[Items from a dataset]
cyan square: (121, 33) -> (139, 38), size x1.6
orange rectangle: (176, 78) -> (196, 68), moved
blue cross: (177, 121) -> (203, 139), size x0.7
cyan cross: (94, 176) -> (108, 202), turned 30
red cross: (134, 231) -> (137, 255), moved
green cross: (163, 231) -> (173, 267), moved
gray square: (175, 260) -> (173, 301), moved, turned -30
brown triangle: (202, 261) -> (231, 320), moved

> **About this task**: Could you restate every record word for word?

> **Solved problem**:
cyan square: (121, 33) -> (139, 38), size x1.6
orange rectangle: (176, 78) -> (196, 68), moved
blue cross: (177, 121) -> (203, 139), size x0.7
cyan cross: (94, 176) -> (108, 202), turned 30
red cross: (134, 231) -> (137, 255), moved
green cross: (163, 231) -> (173, 267), moved
gray square: (175, 260) -> (173, 301), moved, turned -30
brown triangle: (202, 261) -> (231, 320), moved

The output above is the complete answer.